- _What is being asked_: In the listing below, find each line containing "czerwony" and report it.

- _Source information_:

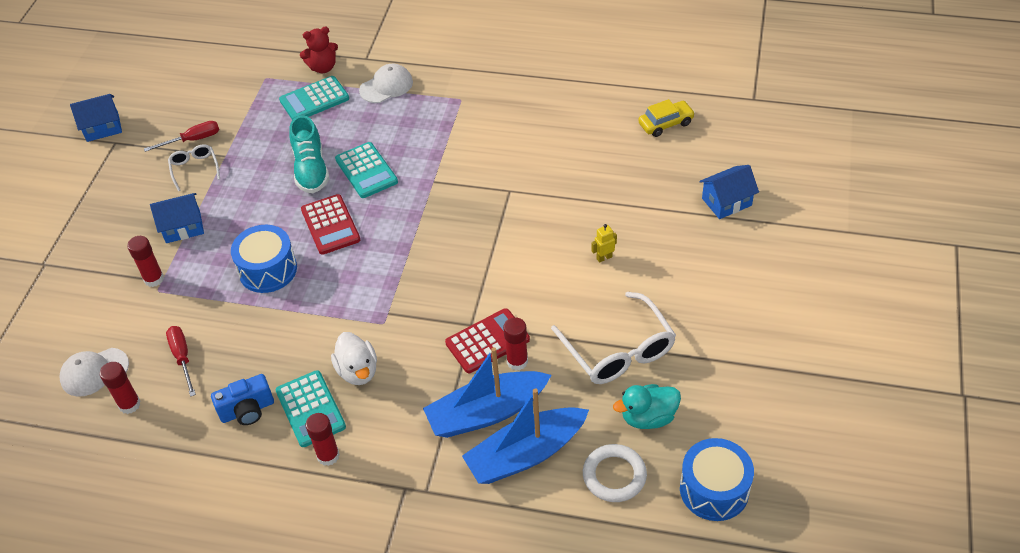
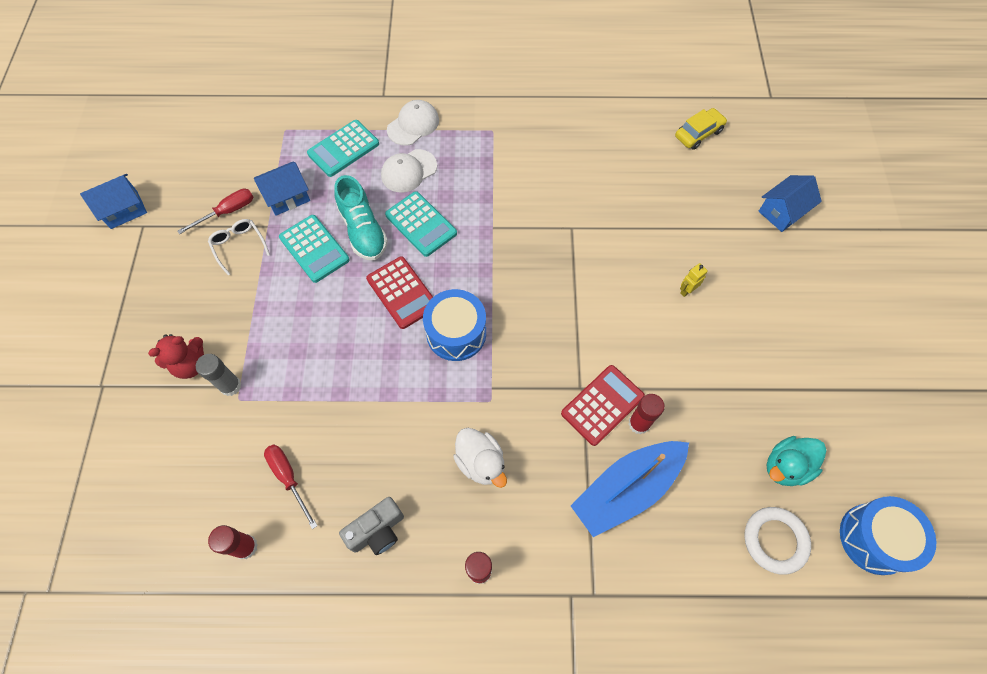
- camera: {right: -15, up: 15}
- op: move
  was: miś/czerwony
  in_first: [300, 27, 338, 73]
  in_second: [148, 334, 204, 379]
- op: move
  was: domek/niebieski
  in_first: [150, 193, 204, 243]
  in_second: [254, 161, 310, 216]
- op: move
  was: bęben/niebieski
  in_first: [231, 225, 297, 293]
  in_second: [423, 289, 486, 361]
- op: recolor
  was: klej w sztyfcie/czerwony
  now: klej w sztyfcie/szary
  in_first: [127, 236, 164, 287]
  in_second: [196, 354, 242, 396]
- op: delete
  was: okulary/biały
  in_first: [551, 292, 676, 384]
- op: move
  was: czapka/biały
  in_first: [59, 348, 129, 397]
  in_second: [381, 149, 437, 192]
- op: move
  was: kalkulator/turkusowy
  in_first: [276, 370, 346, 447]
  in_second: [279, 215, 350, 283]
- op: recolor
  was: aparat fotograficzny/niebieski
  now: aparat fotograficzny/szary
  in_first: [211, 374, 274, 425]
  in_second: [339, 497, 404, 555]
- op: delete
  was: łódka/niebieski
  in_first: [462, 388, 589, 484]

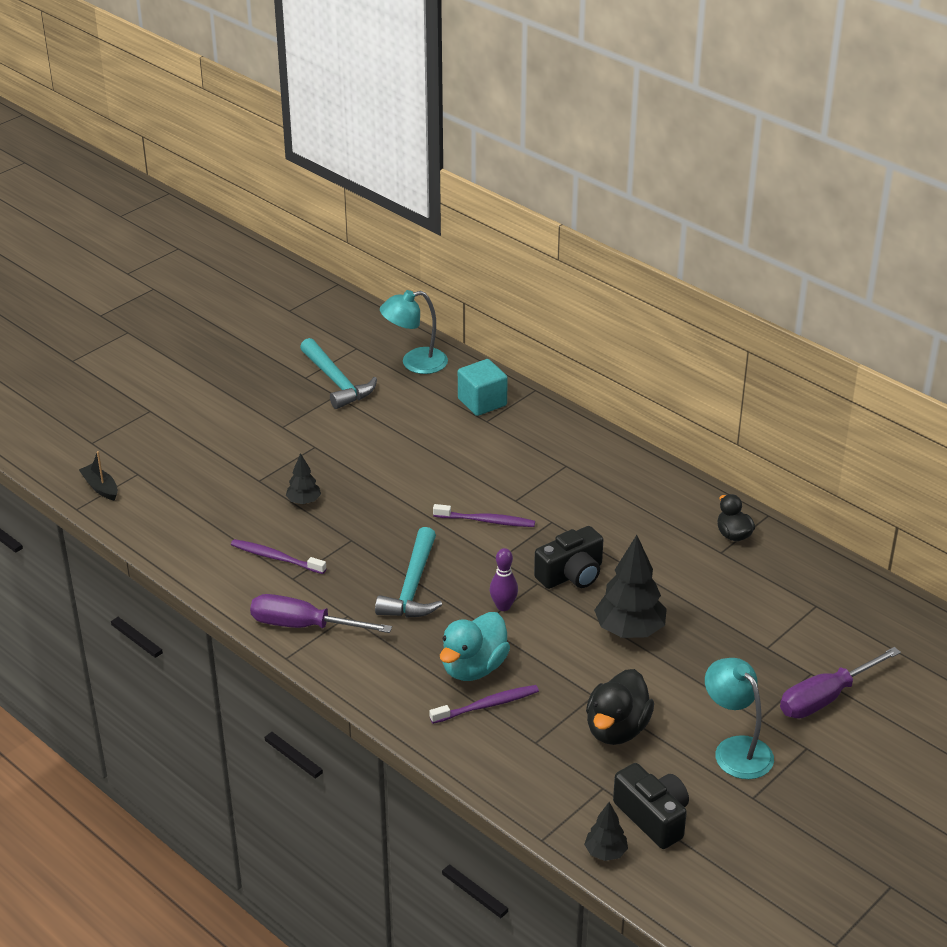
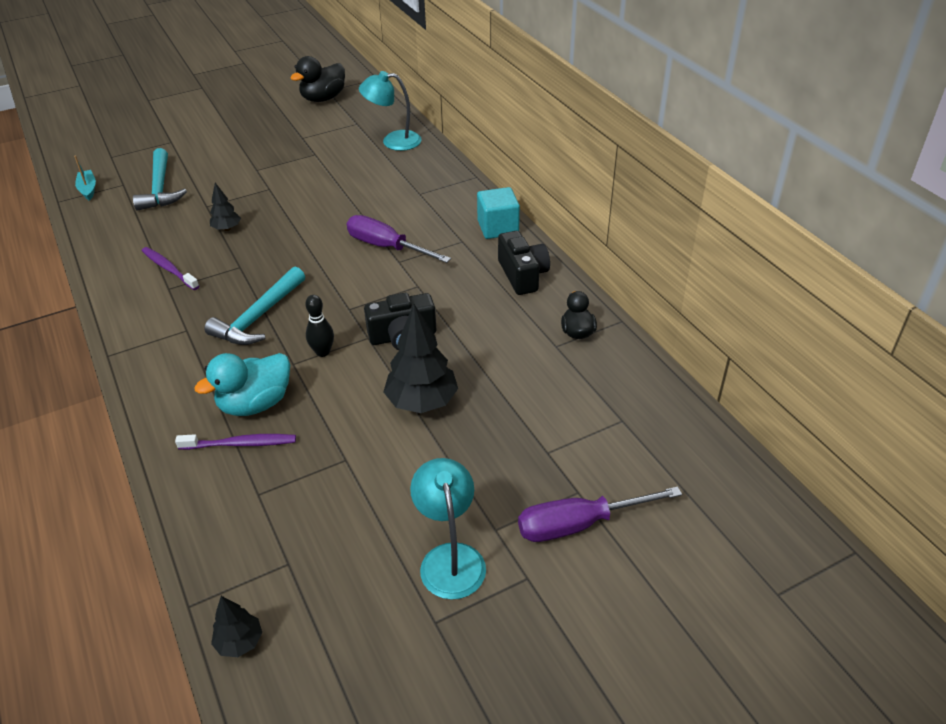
- camera: {right: 20, up: 5}
- op: move
  was: młotek/turkusowy
  in_first: [300, 338, 377, 409]
  in_second: [133, 148, 187, 211]
- op: move
  was: sześcian/turkusowy
  in_first: [458, 359, 508, 416]
  in_second: [477, 187, 520, 239]
- op: recolor
  was: łódka/czarny
  now: łódka/turkusowy
  in_first: [79, 451, 118, 501]
  in_second: [74, 156, 96, 201]
- op: delete
  was: szczoteczka do zębów/fioletowy
  in_first: [433, 504, 535, 527]
- op: recolor
  was: kręgiel/fioletowy
  now: kręgiel/czarny
  in_first: [490, 548, 518, 611]
  in_second: [305, 295, 334, 357]
- op: move
  was: śrubokręt/fioletowy
  in_first: [250, 594, 392, 633]
  in_second: [347, 215, 451, 263]
- op: move
  was: kaczka/czarny
  in_first: [586, 669, 654, 745]
  in_second: [290, 56, 345, 102]
- op: move
  was: aparat fotograficzny/czarny
  in_first: [613, 763, 689, 849]
  in_second: [498, 231, 550, 295]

- _Expected answer_:
  was: miś/czerwony
  was: klej w sztyfcie/czerwony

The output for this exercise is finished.